▶ _Input material_
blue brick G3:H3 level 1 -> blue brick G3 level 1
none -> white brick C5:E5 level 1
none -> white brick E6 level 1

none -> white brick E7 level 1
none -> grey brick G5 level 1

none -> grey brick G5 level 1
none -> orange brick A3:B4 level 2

* * *

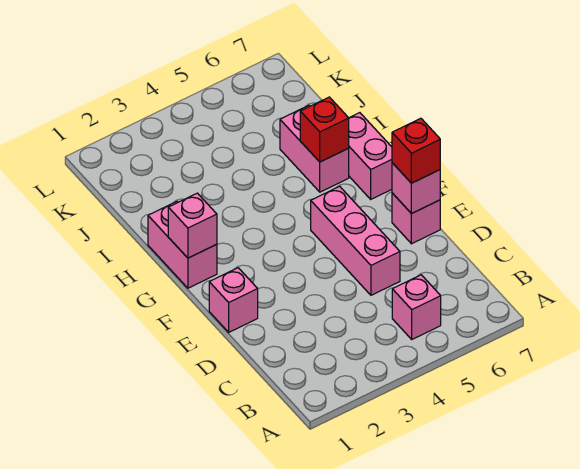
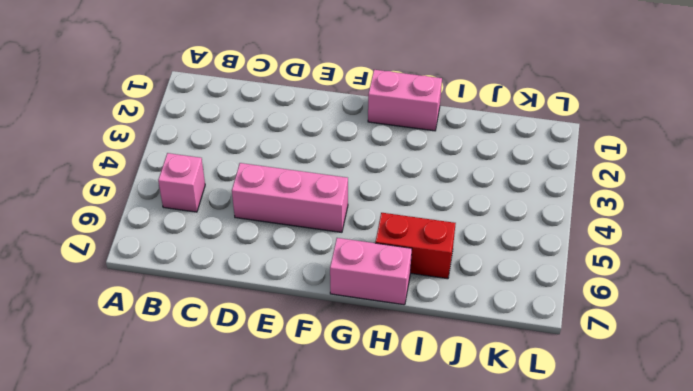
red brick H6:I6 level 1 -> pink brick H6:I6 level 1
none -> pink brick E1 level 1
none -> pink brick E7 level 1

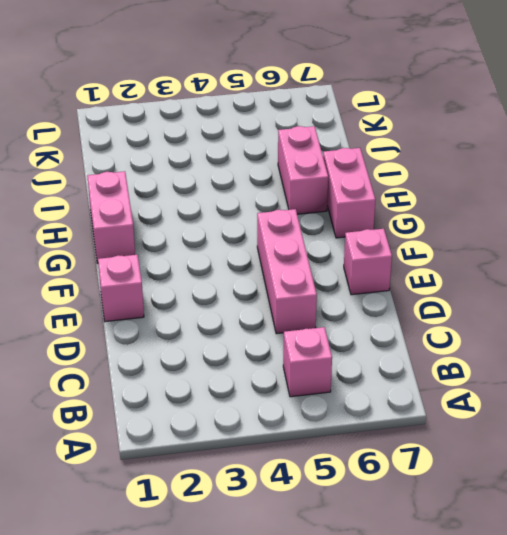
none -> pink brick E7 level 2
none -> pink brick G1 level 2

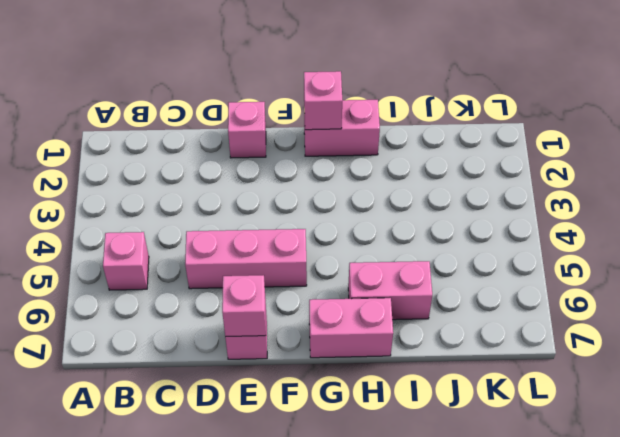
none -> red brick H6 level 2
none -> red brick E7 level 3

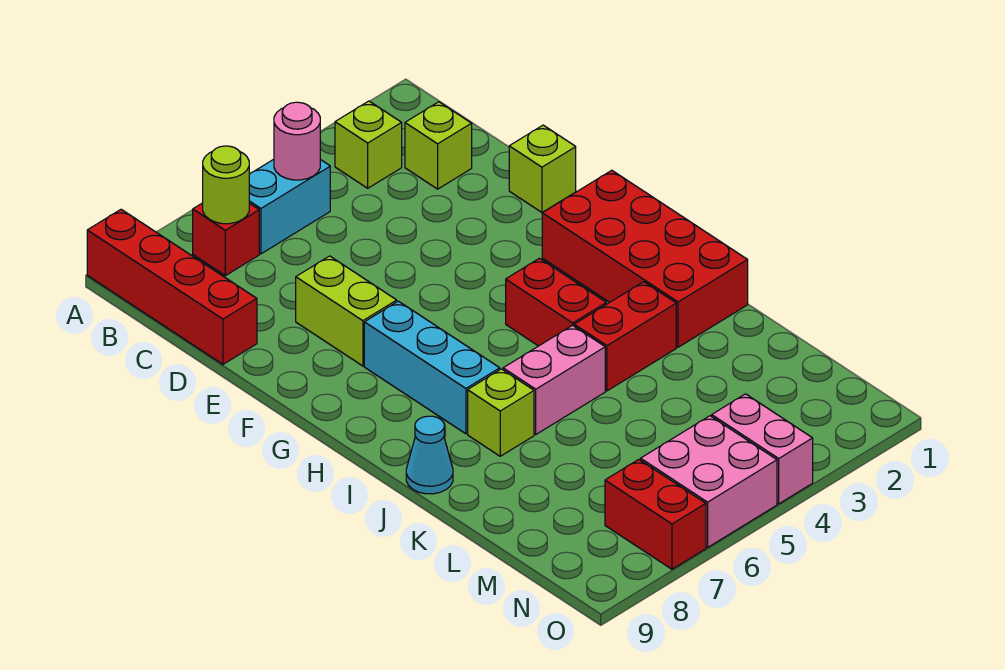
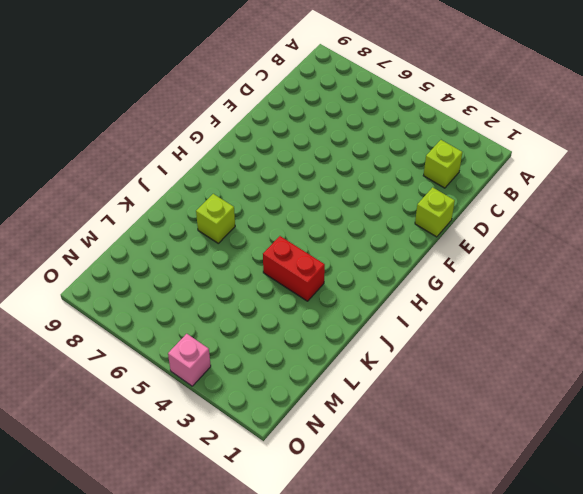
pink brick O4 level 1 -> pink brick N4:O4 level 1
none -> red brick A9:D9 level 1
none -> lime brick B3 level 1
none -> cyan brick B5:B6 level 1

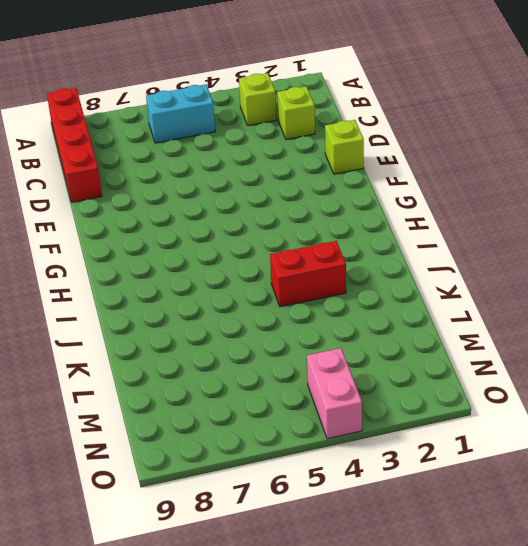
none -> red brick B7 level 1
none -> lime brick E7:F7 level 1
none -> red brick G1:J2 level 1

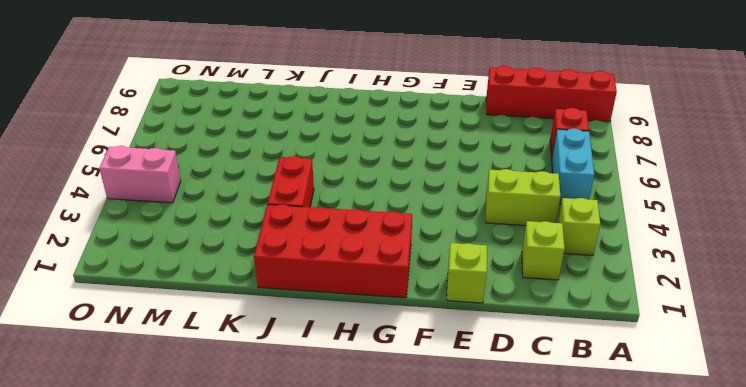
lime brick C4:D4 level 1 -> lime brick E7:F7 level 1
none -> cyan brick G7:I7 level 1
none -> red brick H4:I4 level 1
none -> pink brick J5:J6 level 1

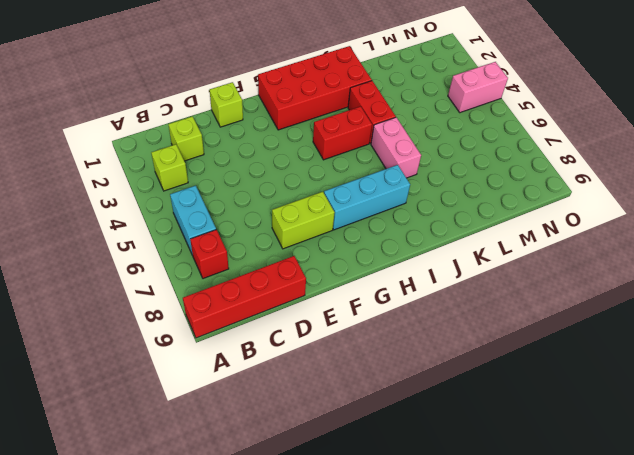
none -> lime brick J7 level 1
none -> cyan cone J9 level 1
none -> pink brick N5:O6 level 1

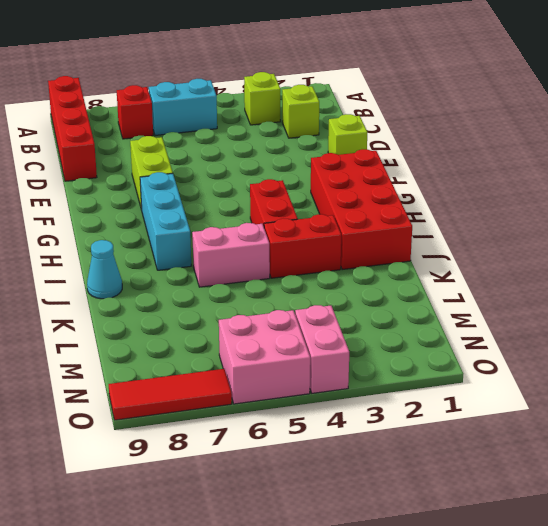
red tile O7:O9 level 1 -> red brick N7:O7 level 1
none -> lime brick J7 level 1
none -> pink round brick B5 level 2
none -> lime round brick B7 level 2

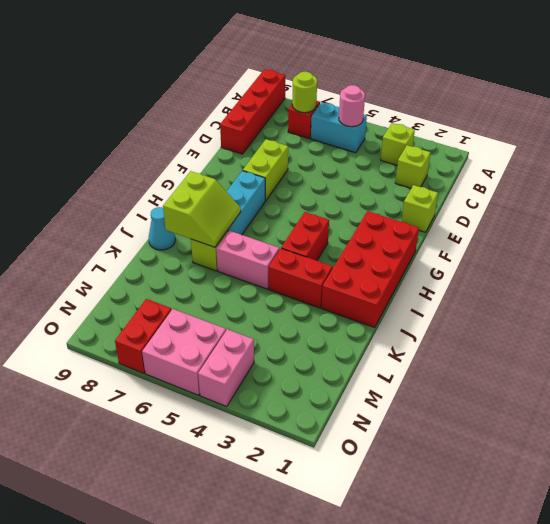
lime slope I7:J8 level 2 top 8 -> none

▶ _Work item_
Go through the material above and copy each line that holds the string "white".

▶ _Exercise output_
none -> white brick C5:E5 level 1
none -> white brick E6 level 1
none -> white brick E7 level 1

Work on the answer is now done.